◆ **DATA**:
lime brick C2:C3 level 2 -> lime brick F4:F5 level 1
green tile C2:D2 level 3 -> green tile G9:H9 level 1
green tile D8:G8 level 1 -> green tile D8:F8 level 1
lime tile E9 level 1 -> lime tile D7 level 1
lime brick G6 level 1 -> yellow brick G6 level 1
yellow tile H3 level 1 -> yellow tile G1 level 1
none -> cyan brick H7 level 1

--

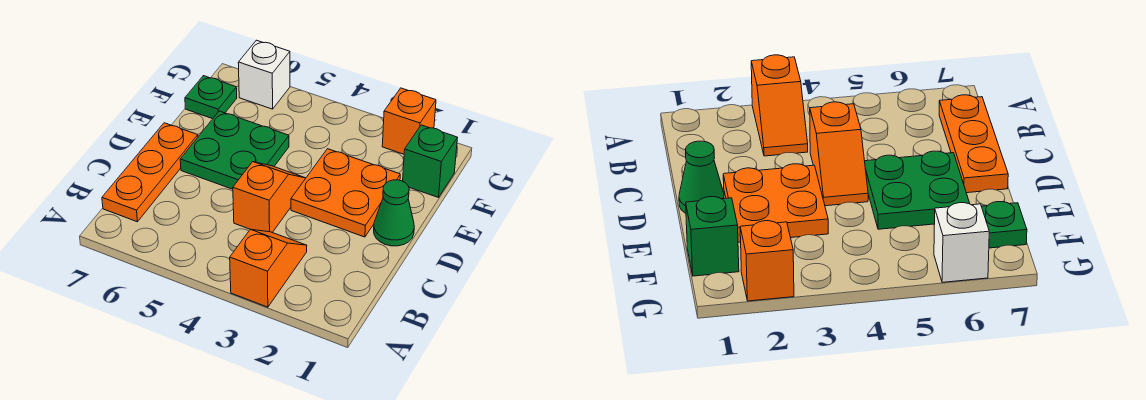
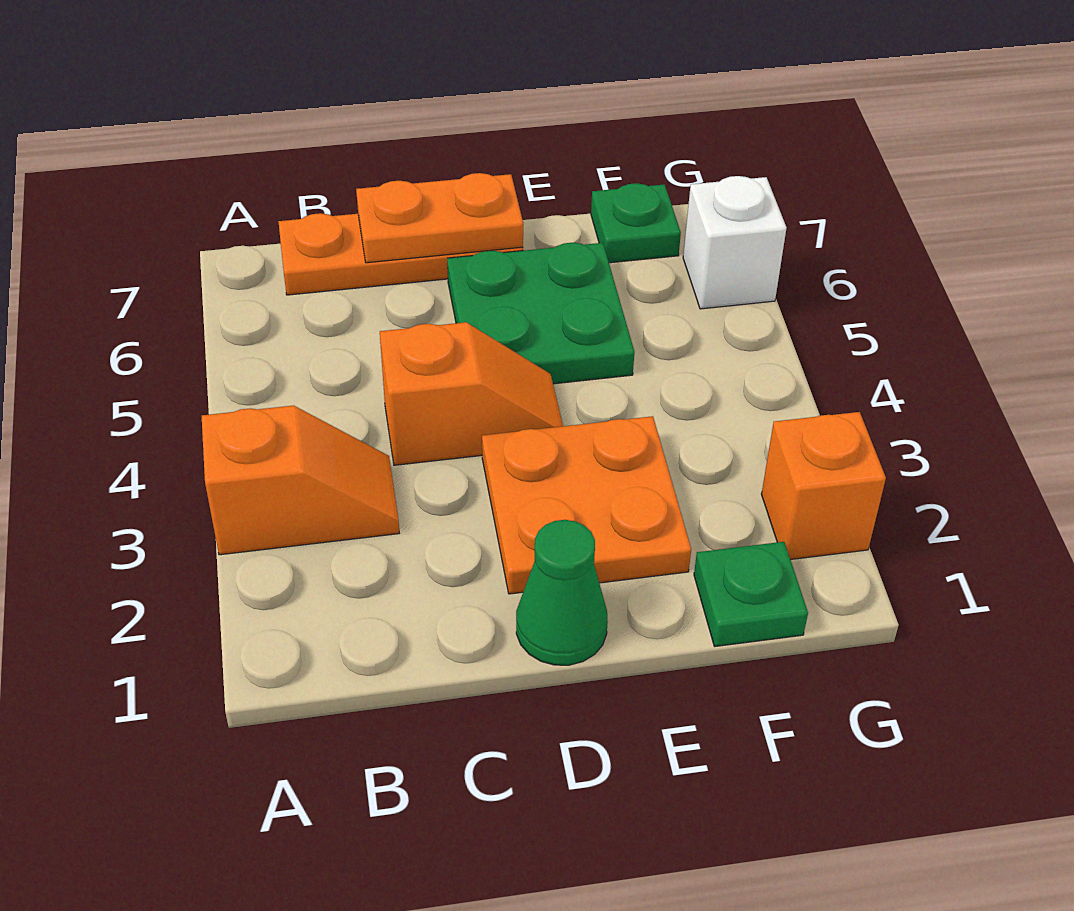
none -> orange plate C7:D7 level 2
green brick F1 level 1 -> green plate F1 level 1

==

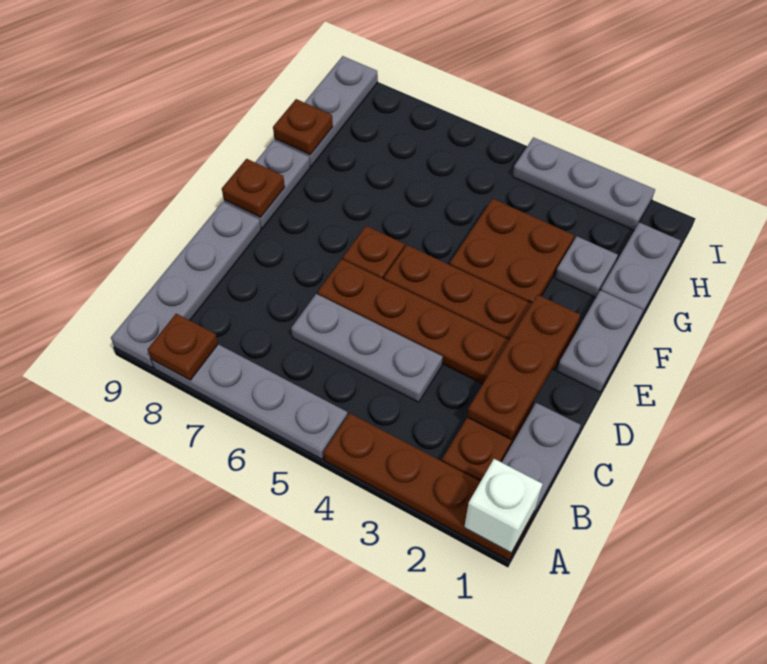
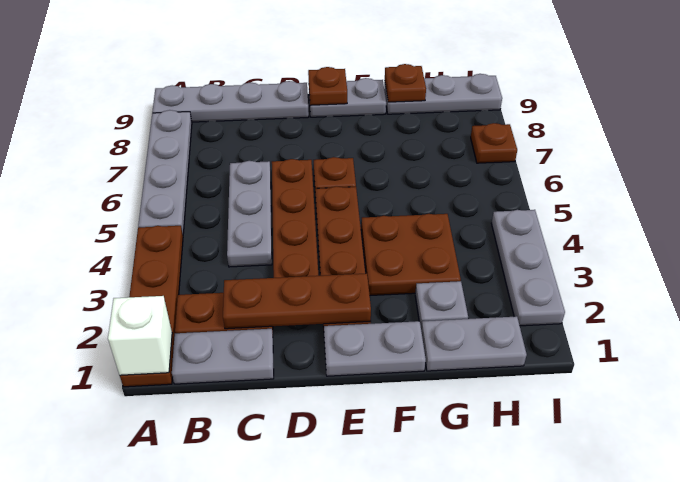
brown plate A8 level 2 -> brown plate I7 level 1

◆ **WHAT IS BEING ASKED**:
Above are the lines; repeat exactly the ones from the line containing "none -> orange plate C7:D7 level 2" down to the line containing "green brick F1", both inclusive.

◆ **ANSWER SECTION**:
none -> orange plate C7:D7 level 2
green brick F1 level 1 -> green plate F1 level 1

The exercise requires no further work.